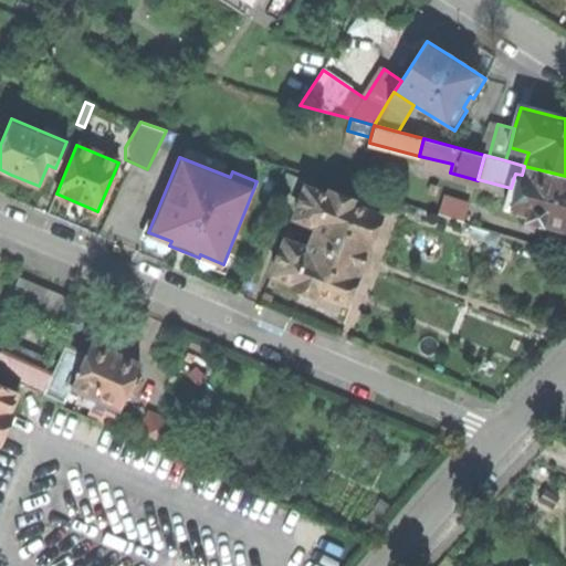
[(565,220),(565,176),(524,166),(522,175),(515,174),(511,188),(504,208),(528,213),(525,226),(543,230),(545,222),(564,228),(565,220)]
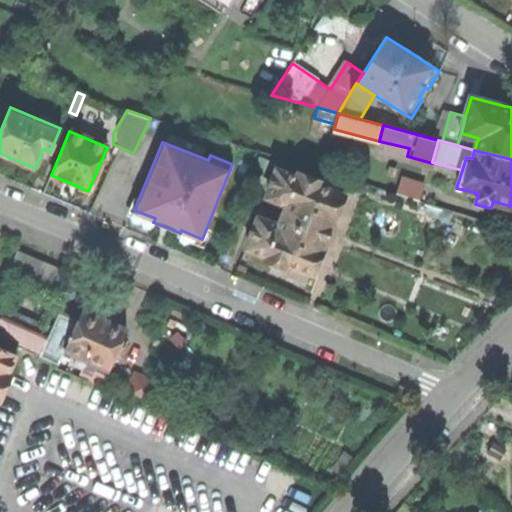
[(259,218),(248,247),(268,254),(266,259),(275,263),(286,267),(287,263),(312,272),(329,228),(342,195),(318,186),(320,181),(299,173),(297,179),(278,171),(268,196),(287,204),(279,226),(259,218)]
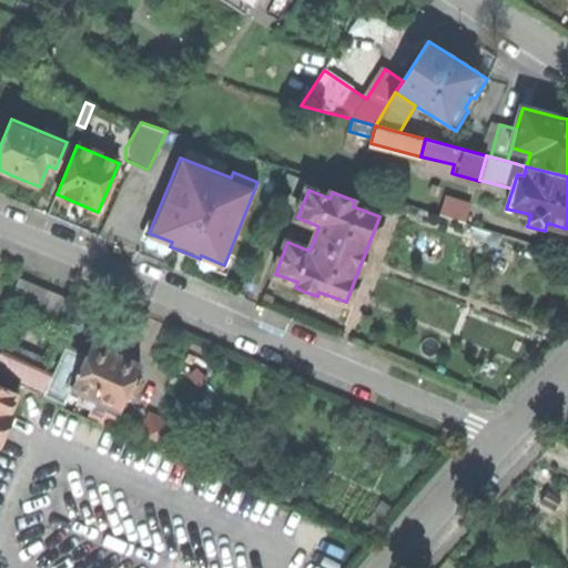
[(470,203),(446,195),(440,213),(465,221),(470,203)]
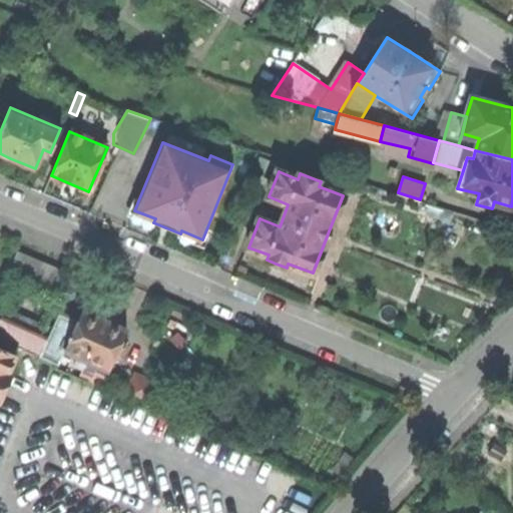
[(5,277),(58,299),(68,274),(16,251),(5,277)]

-------

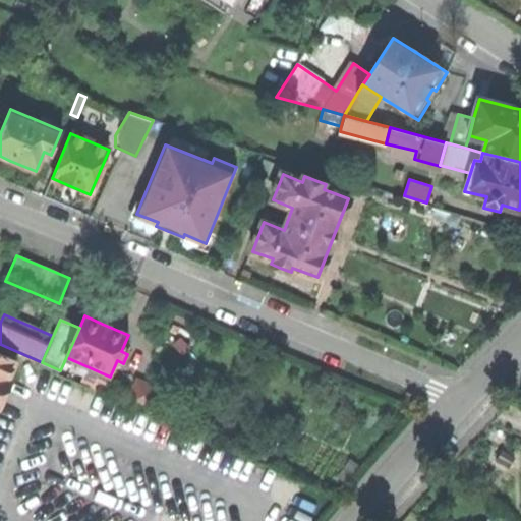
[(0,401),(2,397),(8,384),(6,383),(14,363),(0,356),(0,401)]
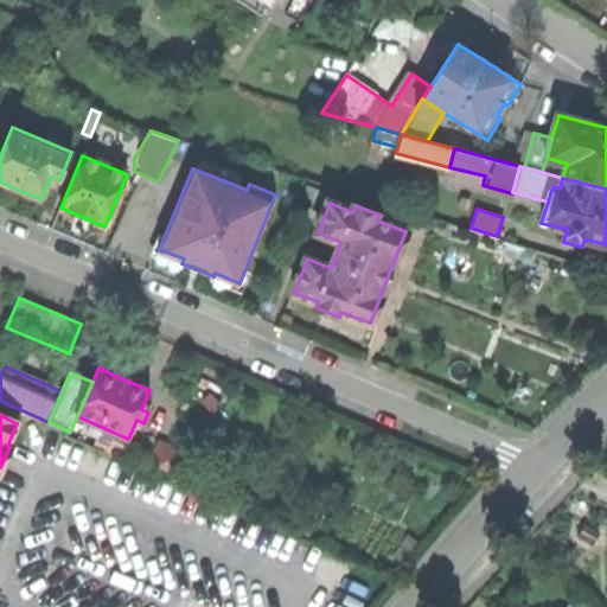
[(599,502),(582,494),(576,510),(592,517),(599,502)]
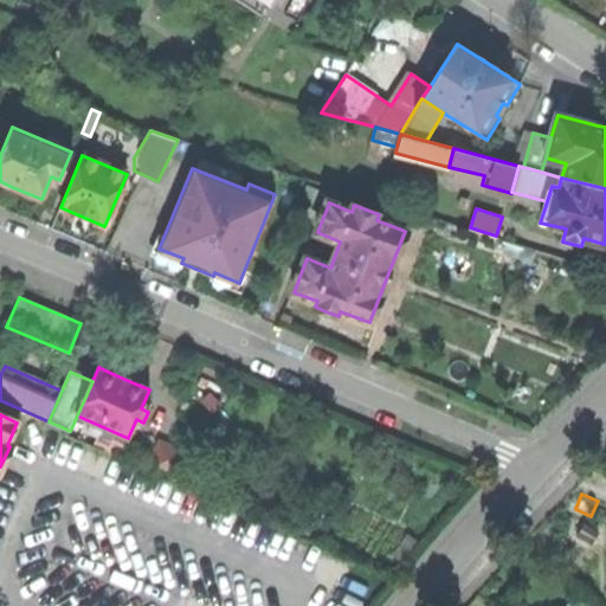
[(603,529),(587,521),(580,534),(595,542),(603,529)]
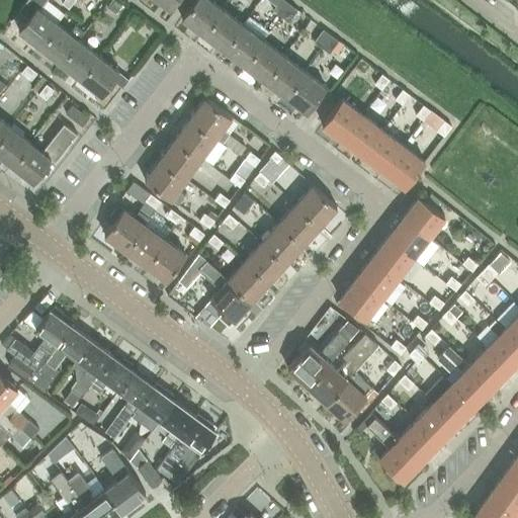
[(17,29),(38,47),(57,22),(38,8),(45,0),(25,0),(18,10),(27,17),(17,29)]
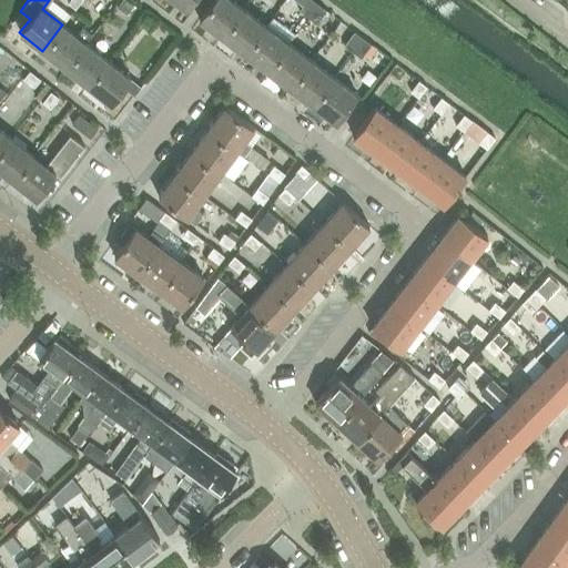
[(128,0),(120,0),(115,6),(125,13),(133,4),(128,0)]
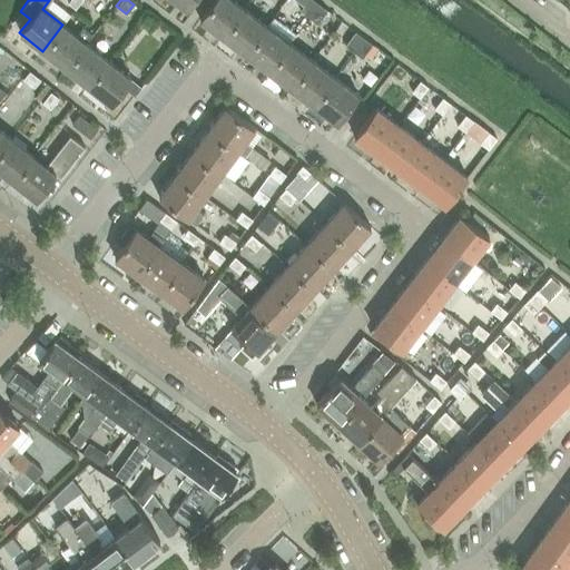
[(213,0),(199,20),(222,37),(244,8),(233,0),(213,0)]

-------

• _WHAT THE TASK REQUIRES_:
From the listing above, restate verbatim the lines running from the one with "[(128,0),(120,0),(115,6),(125,13),(133,4),(128,0)]" through the one with "[(213,0),(199,20),(222,37),(244,8),(233,0),(213,0)]", inclusive, but not the pictures.

• _ANSWER SPACE_:
[(128,0),(120,0),(115,6),(125,13),(133,4),(128,0)]
[(213,0),(199,20),(222,37),(244,8),(233,0),(213,0)]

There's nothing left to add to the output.